*** RECORDS SUPPLIED Section Begins ***

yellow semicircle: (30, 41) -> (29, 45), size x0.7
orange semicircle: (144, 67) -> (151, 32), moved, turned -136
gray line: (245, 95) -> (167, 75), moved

*** RECORDS SUPPLIED Section Ends ***
*** RECORDS SUPPLIED Section Begins ***

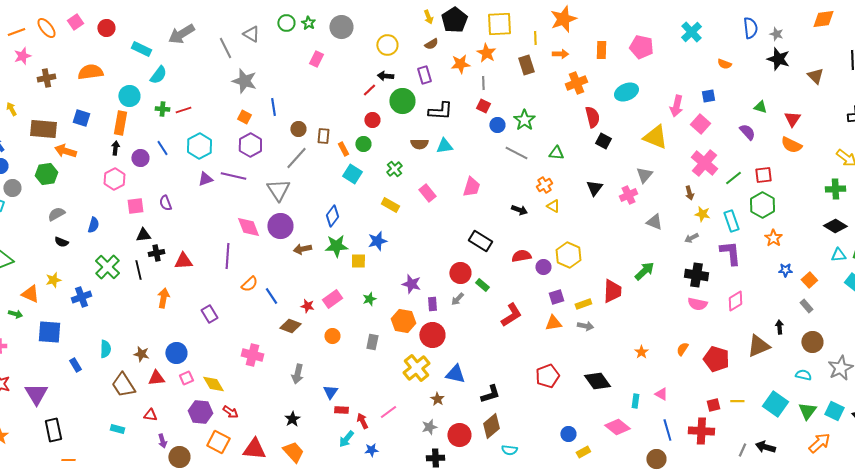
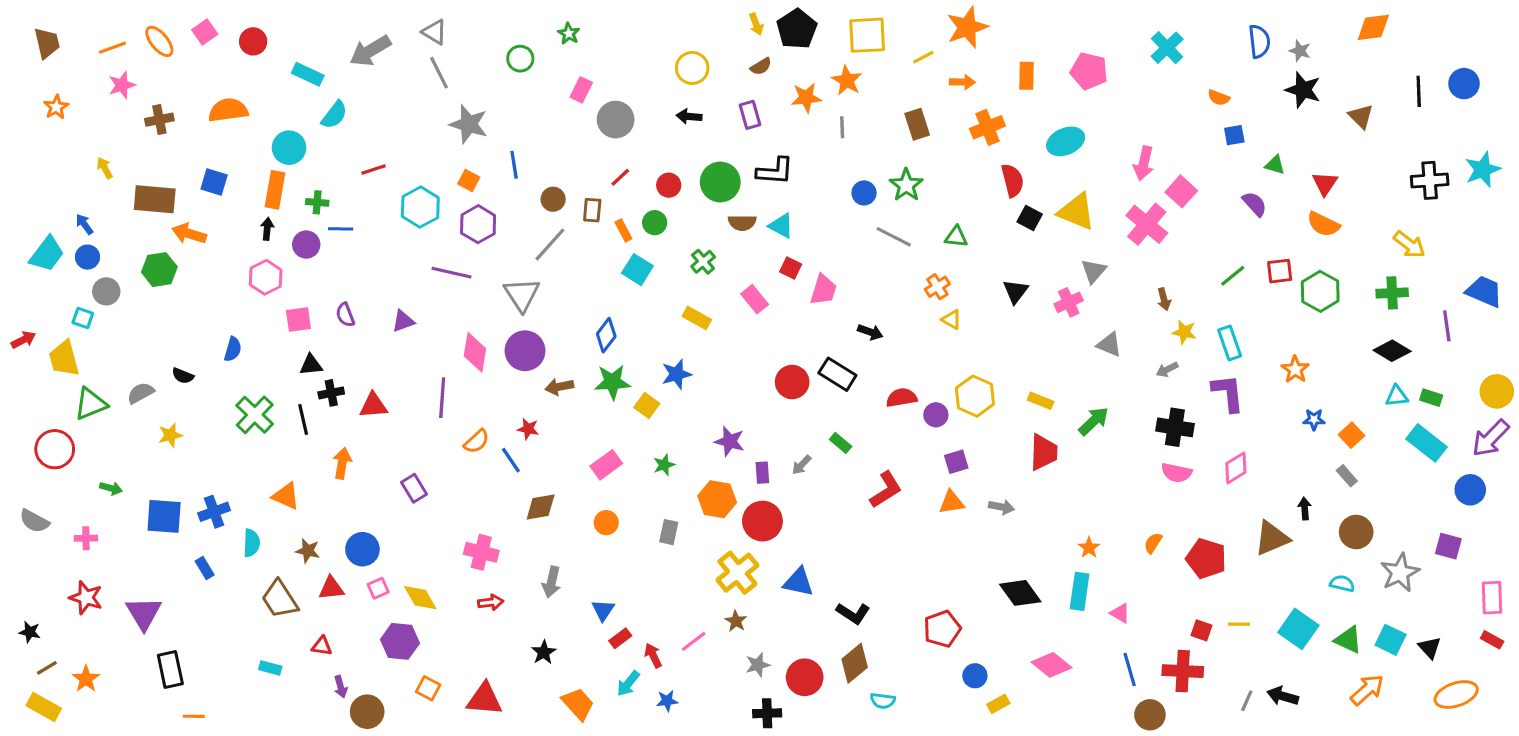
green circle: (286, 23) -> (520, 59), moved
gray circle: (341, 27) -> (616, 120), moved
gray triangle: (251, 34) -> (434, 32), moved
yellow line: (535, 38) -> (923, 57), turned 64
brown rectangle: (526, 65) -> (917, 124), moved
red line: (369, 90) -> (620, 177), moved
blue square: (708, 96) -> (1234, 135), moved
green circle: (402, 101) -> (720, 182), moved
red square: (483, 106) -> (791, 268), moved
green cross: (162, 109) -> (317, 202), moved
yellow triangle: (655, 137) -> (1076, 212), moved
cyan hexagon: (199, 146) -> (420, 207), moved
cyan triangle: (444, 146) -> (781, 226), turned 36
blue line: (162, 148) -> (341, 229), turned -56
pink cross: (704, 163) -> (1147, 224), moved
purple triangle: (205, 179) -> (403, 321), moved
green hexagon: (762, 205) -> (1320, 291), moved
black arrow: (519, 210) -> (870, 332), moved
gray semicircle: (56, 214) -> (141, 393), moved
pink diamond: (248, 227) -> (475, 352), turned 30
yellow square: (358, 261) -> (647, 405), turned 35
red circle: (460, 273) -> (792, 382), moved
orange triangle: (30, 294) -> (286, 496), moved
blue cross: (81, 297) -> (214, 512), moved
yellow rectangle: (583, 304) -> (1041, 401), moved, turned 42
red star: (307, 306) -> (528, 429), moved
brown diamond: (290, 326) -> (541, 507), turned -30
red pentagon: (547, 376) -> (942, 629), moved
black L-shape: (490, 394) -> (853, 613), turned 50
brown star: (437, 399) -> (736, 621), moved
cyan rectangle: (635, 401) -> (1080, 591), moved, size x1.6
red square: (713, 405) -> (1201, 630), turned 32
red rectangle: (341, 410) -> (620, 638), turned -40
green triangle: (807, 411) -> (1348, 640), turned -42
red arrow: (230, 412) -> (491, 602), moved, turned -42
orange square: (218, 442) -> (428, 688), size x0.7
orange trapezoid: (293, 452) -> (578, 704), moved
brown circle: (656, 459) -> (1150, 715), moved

*** RECORDS SUPPLIED Section Ends ***

## WORK TASK
Please copy the lines above from the line with "green triangle: (807, 411)" up to and including the line with "brown circle: (656, 459)", exactly as written and with nothing else.

## SOLUTION BELOW
green triangle: (807, 411) -> (1348, 640), turned -42
red arrow: (230, 412) -> (491, 602), moved, turned -42
orange square: (218, 442) -> (428, 688), size x0.7
orange trapezoid: (293, 452) -> (578, 704), moved
brown circle: (656, 459) -> (1150, 715), moved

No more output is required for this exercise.